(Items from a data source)

========

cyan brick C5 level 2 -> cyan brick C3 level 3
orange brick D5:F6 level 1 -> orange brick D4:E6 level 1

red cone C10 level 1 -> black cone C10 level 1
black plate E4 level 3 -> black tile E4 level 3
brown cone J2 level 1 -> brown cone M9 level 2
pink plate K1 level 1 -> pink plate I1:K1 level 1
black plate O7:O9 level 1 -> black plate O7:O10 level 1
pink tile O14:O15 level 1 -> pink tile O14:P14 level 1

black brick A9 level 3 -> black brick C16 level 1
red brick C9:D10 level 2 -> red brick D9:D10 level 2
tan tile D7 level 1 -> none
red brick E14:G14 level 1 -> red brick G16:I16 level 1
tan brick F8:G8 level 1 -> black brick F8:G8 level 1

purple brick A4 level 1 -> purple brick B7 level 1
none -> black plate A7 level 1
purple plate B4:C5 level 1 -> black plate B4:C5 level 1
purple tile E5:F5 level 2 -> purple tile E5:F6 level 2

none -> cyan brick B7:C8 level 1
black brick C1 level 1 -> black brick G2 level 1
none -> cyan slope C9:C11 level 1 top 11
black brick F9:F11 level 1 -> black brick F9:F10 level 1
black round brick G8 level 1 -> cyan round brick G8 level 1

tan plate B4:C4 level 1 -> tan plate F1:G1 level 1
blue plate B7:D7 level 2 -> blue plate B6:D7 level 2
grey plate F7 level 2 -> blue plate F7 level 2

========

| YOUR ASSIGNMENT |
The lines holding the word "purple" are the answer. Pull them out of the records and copy them.

| SOLUTION TO THIS EXERCISE |
purple brick A4 level 1 -> purple brick B7 level 1
purple plate B4:C5 level 1 -> black plate B4:C5 level 1
purple tile E5:F5 level 2 -> purple tile E5:F6 level 2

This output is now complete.